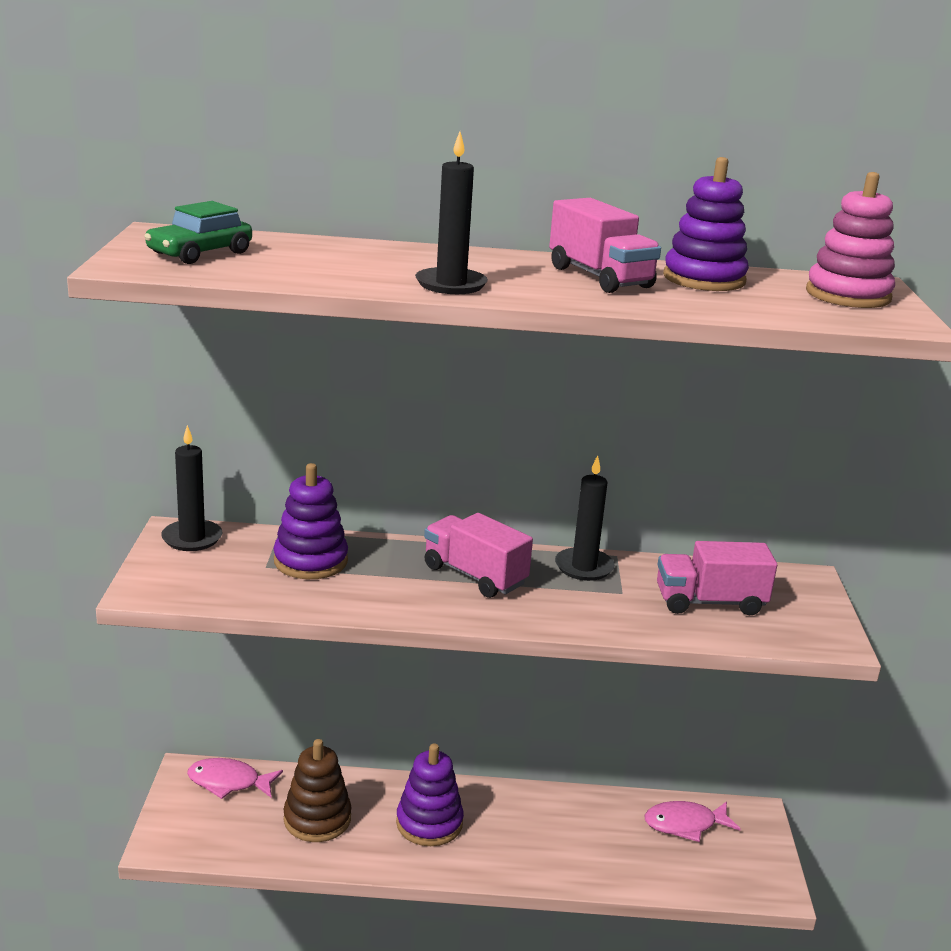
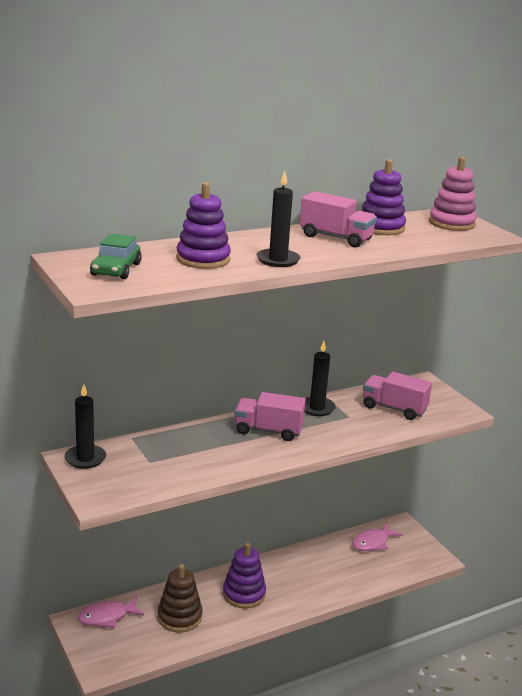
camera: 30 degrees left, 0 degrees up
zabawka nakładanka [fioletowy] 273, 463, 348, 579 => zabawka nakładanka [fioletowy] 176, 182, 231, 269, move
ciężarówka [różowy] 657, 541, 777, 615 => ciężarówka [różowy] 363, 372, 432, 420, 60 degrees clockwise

- _TASK TO COMPLETE_
For this exercise, retype the listing above word for word and omit the pictures.

- _EXERCISE ANSWER_
camera: 30 degrees left, 0 degrees up
zabawka nakładanka [fioletowy] 273, 463, 348, 579 => zabawka nakładanka [fioletowy] 176, 182, 231, 269, move
ciężarówka [różowy] 657, 541, 777, 615 => ciężarówka [różowy] 363, 372, 432, 420, 60 degrees clockwise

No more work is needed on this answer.